"""

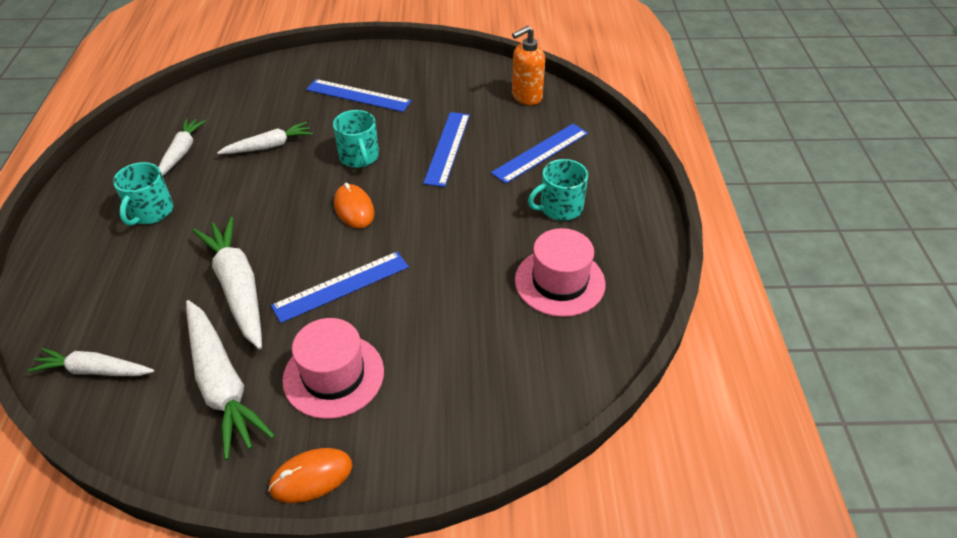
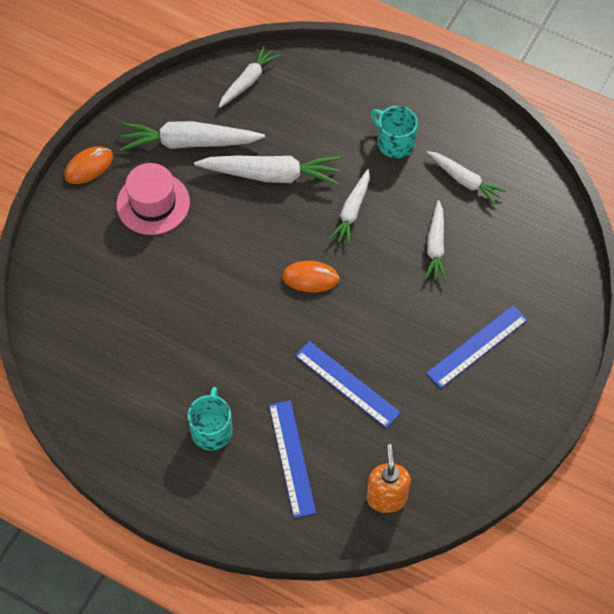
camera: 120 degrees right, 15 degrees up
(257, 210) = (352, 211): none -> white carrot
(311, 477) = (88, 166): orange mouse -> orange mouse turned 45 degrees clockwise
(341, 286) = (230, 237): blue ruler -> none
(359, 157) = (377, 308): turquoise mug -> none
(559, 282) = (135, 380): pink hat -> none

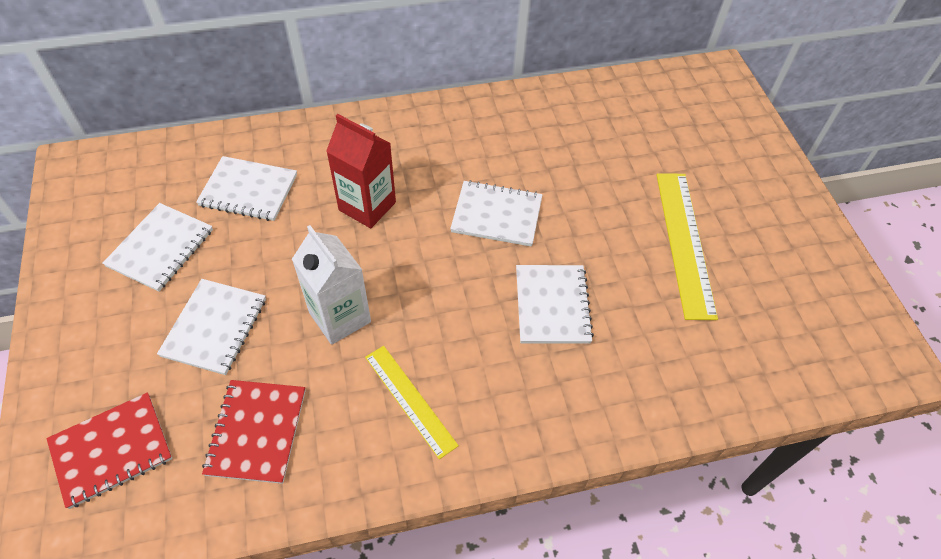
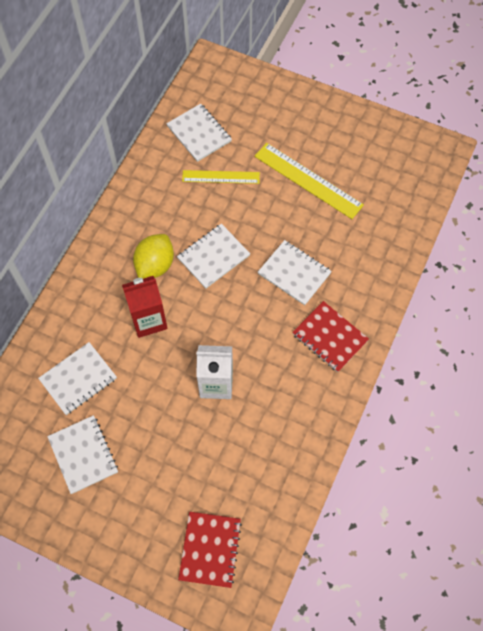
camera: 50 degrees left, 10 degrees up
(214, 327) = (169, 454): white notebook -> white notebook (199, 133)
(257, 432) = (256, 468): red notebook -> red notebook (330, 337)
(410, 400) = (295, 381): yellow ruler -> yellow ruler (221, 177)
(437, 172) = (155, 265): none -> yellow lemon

"""
"""

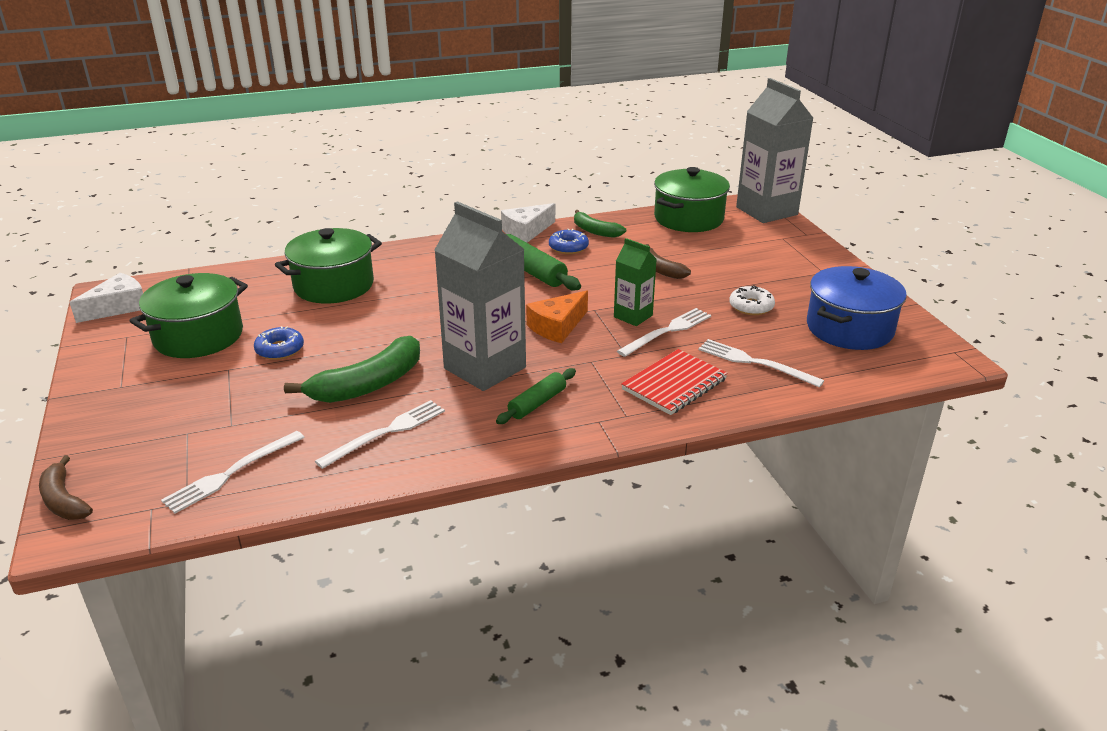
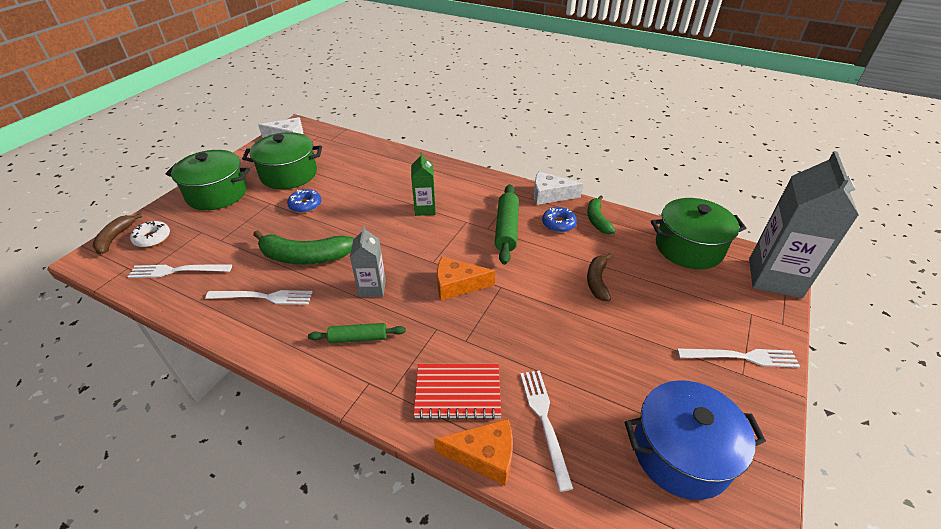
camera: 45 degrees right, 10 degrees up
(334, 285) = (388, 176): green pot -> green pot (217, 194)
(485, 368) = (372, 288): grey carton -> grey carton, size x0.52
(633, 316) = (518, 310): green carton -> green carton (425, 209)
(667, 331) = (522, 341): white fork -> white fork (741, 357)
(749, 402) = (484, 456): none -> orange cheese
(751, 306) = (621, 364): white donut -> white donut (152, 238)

"""
"""

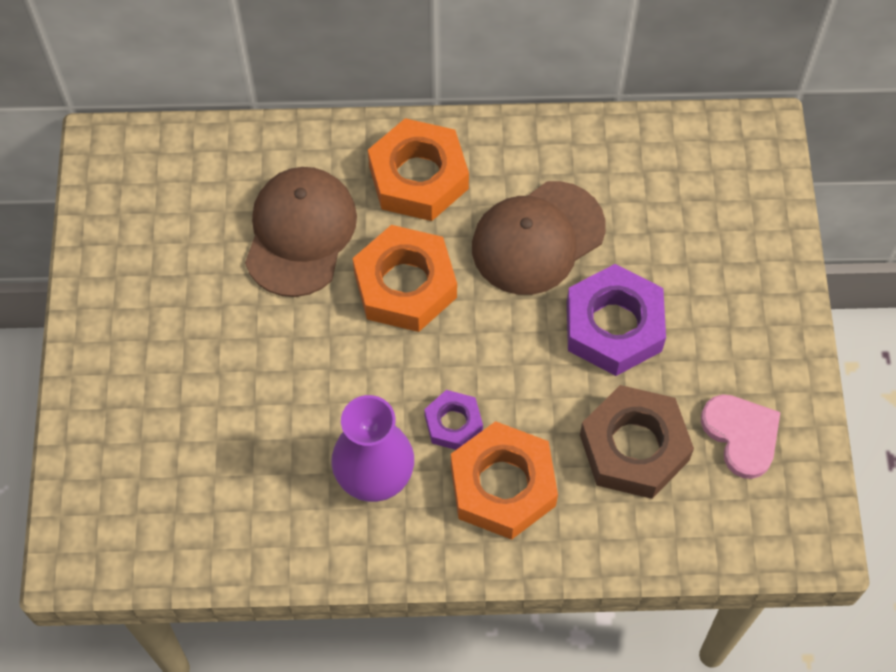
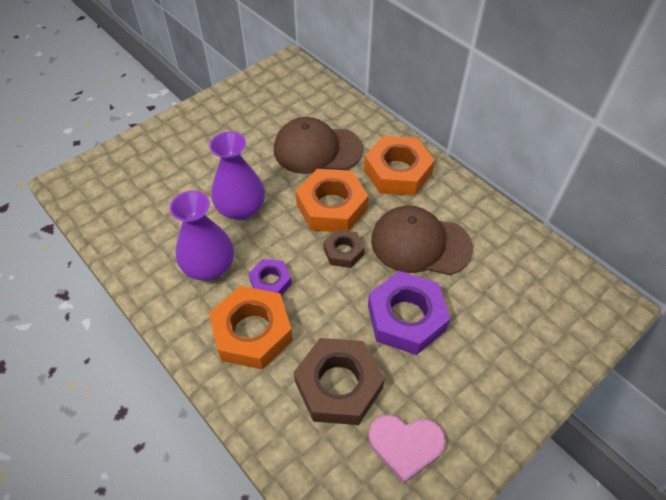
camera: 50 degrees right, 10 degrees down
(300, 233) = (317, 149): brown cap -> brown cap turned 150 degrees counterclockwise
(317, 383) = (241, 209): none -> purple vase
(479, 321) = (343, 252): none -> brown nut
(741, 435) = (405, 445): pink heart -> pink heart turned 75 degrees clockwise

"""

Instructions for the task —
Go through the entries and filter for lines holding the word "none"; copy each match.

The answer —
(257, 210) = (352, 211): none -> white carrot
(341, 286) = (230, 237): blue ruler -> none
(359, 157) = (377, 308): turquoise mug -> none
(559, 282) = (135, 380): pink hat -> none
(437, 172) = (155, 265): none -> yellow lemon
(749, 402) = (484, 456): none -> orange cheese
(317, 383) = (241, 209): none -> purple vase
(479, 321) = (343, 252): none -> brown nut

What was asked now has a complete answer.